(PROVIDED INFORMATION Opens)

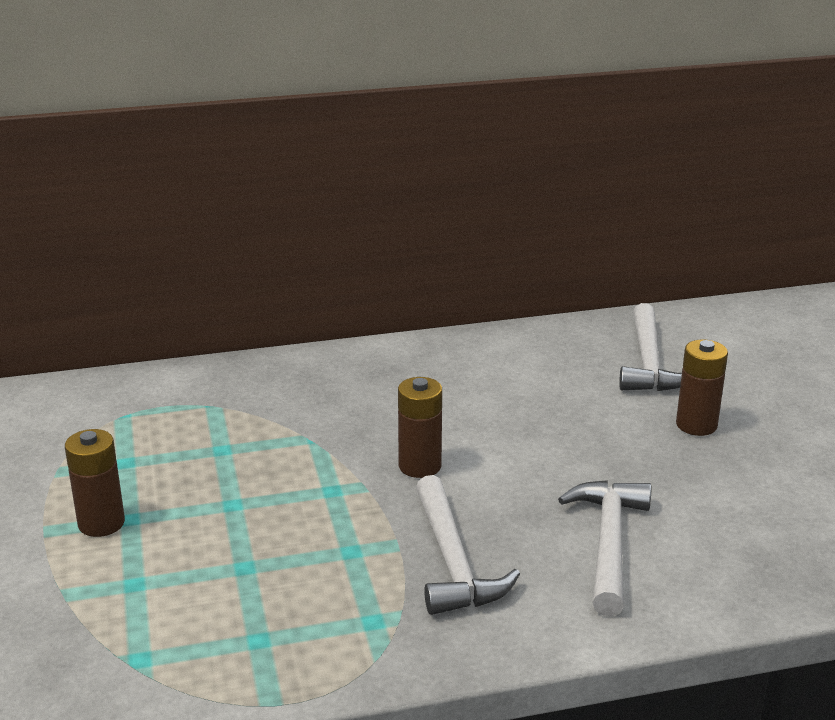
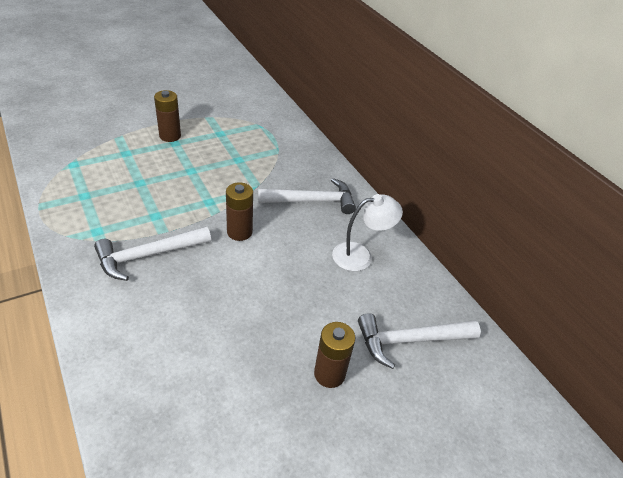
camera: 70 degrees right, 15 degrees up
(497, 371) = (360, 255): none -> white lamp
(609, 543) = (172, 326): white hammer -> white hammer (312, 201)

(PROVIDED INFORMATION Closes)
(PROVIDED INFORMATION Opens)

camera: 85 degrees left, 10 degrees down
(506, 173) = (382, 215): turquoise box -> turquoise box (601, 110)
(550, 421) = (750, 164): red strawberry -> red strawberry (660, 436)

(PROVIDED INFORMATION Closes)

#### WHAT YOU HAVE TO DO:
For each line of the material that includes the word "degrees", make a copy.

#### PROBLEM SOLUTION:
camera: 70 degrees right, 15 degrees up
camera: 85 degrees left, 10 degrees down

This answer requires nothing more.